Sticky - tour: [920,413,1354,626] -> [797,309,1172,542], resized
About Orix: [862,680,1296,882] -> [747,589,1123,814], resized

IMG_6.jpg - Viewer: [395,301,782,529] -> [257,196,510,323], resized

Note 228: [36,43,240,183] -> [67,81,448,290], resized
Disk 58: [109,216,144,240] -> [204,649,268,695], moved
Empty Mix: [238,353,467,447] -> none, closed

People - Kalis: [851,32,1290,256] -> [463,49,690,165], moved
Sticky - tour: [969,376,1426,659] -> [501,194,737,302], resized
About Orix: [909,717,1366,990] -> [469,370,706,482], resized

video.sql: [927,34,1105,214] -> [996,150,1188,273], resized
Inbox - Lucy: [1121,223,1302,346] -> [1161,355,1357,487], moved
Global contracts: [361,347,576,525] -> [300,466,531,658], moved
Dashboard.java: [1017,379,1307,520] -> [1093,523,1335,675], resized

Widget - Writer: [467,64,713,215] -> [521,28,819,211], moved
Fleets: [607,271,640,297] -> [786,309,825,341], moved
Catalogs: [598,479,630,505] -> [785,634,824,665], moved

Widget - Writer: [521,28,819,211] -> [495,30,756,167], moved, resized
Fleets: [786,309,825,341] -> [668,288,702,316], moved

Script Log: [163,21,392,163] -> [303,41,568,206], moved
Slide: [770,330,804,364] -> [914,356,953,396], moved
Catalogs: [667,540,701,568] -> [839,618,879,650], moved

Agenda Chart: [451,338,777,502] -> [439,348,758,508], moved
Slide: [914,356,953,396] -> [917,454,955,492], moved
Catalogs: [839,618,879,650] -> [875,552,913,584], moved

━━━━

Exercise directions: Repeat exactly, and only, the lines from the one containing "About Orix: [862,680,1296,882]" through the end of the material.

Completed task:
About Orix: [862,680,1296,882] -> [747,589,1123,814], resized

IMG_6.jpg - Viewer: [395,301,782,529] -> [257,196,510,323], resized

Note 228: [36,43,240,183] -> [67,81,448,290], resized
Disk 58: [109,216,144,240] -> [204,649,268,695], moved
Empty Mix: [238,353,467,447] -> none, closed

People - Kalis: [851,32,1290,256] -> [463,49,690,165], moved
Sticky - tour: [969,376,1426,659] -> [501,194,737,302], resized
About Orix: [909,717,1366,990] -> [469,370,706,482], resized

video.sql: [927,34,1105,214] -> [996,150,1188,273], resized
Inbox - Lucy: [1121,223,1302,346] -> [1161,355,1357,487], moved
Global contracts: [361,347,576,525] -> [300,466,531,658], moved
Dashboard.java: [1017,379,1307,520] -> [1093,523,1335,675], resized

Widget - Writer: [467,64,713,215] -> [521,28,819,211], moved
Fleets: [607,271,640,297] -> [786,309,825,341], moved
Catalogs: [598,479,630,505] -> [785,634,824,665], moved

Widget - Writer: [521,28,819,211] -> [495,30,756,167], moved, resized
Fleets: [786,309,825,341] -> [668,288,702,316], moved

Script Log: [163,21,392,163] -> [303,41,568,206], moved
Slide: [770,330,804,364] -> [914,356,953,396], moved
Catalogs: [667,540,701,568] -> [839,618,879,650], moved

Agenda Chart: [451,338,777,502] -> [439,348,758,508], moved
Slide: [914,356,953,396] -> [917,454,955,492], moved
Catalogs: [839,618,879,650] -> [875,552,913,584], moved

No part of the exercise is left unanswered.